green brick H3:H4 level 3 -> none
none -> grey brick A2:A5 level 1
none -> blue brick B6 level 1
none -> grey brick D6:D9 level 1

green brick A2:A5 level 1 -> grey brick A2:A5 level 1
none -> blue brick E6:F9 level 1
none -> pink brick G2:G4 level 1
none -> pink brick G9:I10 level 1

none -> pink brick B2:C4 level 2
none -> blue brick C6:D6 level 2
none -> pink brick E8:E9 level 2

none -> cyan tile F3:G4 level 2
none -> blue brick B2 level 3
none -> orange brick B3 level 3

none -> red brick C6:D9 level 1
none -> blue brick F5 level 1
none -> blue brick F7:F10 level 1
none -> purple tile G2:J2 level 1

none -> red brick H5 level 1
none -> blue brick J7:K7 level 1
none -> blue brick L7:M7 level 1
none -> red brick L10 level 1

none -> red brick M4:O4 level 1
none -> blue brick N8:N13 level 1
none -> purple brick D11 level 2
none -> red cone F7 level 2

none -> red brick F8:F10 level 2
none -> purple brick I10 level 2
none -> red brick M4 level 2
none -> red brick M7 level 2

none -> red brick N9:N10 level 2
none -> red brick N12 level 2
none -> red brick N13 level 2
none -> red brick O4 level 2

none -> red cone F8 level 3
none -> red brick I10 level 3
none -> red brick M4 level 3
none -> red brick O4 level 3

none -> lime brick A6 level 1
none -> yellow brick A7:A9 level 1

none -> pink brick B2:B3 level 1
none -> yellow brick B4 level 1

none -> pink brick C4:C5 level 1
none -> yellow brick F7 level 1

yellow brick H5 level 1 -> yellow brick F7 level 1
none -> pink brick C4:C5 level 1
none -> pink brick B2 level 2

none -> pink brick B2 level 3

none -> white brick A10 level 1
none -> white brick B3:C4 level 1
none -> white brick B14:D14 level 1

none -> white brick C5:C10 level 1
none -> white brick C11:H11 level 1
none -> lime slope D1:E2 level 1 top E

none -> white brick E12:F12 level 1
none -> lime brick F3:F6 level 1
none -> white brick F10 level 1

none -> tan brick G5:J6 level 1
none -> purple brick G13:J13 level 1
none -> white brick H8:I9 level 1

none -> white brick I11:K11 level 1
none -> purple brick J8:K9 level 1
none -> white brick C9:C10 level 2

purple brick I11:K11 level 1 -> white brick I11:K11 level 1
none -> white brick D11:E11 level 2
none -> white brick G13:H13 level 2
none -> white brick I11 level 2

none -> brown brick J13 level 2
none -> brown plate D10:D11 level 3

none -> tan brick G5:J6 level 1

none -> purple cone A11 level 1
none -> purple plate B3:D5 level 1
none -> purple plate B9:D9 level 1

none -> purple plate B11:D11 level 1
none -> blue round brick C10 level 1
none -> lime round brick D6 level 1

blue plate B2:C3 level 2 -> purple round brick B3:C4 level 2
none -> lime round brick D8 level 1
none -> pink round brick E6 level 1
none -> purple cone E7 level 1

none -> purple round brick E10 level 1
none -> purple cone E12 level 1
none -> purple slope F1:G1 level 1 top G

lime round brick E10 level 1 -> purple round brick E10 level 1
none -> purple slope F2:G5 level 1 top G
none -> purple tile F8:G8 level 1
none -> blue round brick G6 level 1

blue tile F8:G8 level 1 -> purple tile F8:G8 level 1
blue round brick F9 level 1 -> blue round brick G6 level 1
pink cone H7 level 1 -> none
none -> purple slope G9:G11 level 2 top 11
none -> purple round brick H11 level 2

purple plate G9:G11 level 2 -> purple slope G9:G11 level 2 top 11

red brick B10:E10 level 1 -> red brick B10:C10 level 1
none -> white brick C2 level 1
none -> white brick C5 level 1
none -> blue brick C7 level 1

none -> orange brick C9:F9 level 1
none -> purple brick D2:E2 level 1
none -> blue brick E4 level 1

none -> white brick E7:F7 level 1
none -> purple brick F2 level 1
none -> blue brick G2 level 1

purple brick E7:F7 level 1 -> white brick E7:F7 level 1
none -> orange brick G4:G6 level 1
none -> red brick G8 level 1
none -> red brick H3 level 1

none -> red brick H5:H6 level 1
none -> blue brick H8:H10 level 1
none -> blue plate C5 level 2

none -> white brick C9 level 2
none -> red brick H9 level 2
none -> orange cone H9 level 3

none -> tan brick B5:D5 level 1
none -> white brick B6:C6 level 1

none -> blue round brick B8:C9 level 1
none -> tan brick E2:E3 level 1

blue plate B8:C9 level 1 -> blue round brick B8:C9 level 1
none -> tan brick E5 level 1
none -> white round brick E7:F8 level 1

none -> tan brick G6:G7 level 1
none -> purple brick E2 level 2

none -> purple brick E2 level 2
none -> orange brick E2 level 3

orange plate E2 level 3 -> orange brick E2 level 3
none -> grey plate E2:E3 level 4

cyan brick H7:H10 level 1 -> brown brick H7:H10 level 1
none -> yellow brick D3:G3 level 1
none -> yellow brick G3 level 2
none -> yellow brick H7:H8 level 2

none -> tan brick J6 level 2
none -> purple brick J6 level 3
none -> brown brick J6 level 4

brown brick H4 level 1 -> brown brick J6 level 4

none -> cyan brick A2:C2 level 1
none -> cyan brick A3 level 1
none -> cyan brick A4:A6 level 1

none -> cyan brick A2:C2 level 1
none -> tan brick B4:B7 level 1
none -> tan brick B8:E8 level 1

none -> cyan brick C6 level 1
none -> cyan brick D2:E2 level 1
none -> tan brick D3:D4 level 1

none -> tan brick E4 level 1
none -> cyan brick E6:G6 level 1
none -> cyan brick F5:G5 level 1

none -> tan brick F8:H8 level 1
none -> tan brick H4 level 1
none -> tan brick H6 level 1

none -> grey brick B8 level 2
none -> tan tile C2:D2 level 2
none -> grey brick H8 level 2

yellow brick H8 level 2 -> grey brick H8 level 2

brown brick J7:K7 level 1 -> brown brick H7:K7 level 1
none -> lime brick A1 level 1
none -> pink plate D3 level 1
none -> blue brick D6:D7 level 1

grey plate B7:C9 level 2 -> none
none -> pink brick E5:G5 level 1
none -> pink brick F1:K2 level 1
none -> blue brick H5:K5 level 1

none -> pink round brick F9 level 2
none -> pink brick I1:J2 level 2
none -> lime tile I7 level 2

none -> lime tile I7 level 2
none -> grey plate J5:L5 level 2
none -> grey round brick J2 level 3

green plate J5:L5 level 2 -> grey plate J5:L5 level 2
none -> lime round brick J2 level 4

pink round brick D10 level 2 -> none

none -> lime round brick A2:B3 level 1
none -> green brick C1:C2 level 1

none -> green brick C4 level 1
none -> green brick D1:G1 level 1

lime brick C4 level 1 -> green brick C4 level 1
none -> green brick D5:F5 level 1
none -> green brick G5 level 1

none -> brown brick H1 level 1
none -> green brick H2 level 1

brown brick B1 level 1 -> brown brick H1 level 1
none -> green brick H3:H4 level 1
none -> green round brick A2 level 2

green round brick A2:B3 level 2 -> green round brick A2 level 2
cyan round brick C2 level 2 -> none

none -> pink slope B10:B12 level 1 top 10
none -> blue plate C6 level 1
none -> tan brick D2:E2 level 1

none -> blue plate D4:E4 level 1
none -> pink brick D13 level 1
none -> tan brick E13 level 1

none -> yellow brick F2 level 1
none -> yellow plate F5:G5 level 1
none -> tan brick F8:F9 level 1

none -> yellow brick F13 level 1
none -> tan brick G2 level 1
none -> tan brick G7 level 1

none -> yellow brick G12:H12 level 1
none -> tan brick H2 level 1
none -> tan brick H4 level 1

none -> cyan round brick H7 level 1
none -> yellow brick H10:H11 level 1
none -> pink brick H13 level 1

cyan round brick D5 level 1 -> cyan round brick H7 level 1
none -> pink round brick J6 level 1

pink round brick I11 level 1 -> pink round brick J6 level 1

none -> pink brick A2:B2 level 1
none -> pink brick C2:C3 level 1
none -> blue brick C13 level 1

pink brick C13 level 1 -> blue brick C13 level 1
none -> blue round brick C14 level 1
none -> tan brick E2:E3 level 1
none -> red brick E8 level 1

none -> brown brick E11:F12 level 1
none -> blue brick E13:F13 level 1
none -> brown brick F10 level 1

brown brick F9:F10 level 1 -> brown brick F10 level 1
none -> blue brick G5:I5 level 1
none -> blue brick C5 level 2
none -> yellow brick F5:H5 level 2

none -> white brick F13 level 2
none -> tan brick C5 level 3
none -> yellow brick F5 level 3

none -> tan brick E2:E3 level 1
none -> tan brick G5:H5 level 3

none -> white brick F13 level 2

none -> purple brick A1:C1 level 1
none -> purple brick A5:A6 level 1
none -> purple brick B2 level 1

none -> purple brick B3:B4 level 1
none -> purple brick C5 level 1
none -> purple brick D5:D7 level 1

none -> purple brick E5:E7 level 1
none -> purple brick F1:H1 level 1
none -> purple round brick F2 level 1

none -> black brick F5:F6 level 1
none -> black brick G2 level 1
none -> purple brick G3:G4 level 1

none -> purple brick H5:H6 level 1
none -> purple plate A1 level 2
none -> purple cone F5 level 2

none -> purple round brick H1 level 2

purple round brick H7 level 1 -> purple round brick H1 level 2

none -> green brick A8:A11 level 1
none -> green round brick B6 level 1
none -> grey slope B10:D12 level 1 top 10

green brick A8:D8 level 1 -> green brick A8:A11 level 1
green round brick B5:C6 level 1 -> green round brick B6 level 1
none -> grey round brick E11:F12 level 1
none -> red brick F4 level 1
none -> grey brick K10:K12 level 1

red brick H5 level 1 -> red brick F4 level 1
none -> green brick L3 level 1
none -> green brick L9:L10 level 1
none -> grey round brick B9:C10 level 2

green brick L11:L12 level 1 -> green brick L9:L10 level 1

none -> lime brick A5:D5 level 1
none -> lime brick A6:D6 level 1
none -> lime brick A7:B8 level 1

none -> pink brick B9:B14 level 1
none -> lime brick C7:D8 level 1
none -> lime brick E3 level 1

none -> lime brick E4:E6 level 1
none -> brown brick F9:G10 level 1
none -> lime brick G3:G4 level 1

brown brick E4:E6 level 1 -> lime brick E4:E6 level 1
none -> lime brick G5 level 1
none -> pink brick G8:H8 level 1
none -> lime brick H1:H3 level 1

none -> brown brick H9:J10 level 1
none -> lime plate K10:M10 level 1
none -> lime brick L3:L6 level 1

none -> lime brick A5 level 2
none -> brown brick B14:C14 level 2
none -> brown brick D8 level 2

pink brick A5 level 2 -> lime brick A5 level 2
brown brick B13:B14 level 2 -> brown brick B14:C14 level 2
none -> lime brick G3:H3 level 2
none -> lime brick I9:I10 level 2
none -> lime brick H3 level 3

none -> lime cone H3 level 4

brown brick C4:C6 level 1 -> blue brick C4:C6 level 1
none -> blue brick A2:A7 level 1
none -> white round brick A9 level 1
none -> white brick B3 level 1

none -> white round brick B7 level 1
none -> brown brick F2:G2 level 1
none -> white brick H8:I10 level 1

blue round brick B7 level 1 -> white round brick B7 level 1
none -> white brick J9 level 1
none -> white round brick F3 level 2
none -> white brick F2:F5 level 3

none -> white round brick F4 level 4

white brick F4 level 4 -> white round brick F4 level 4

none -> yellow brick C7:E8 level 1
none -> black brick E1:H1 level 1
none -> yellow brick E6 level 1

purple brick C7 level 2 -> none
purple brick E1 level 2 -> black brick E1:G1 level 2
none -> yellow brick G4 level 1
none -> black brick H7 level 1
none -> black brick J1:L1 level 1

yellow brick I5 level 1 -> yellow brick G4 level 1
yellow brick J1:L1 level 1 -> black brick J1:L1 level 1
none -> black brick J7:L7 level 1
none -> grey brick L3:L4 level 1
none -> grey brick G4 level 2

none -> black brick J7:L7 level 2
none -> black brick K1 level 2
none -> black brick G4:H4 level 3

#####

Copy out only the lines from the one containing "none -> grey brick L3:L4 level 1" down to the last line of the material, keeping both ends.

- [Answer space]
none -> grey brick L3:L4 level 1
none -> grey brick G4 level 2

none -> black brick J7:L7 level 2
none -> black brick K1 level 2
none -> black brick G4:H4 level 3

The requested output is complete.